Data for review »
"""

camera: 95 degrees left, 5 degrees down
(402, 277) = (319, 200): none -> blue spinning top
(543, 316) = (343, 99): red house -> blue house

"""
"""

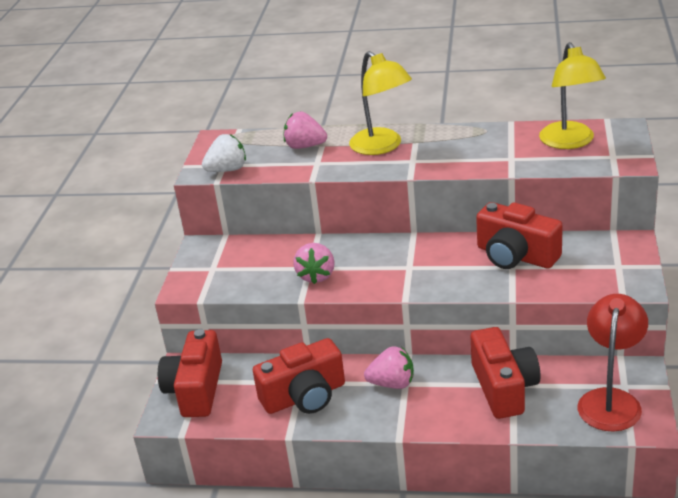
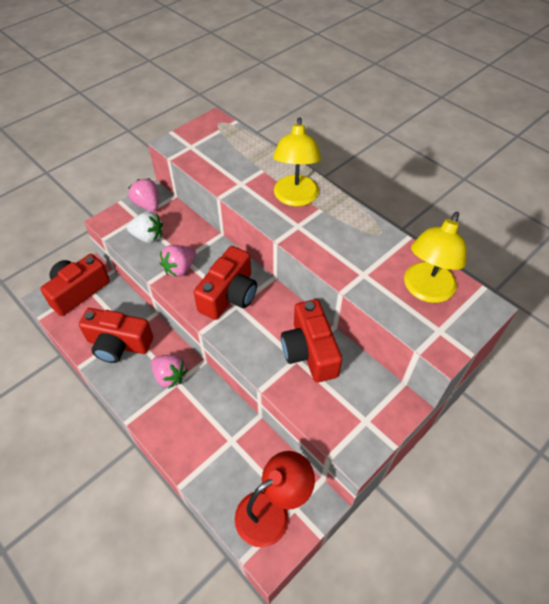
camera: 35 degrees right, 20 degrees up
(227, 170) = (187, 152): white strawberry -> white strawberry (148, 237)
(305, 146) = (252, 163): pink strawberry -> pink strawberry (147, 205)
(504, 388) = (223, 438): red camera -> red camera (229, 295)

"""

What the task requires » Copy each line of the listing above that includes the word "blue".

Solved problem »
(402, 277) = (319, 200): none -> blue spinning top
(543, 316) = (343, 99): red house -> blue house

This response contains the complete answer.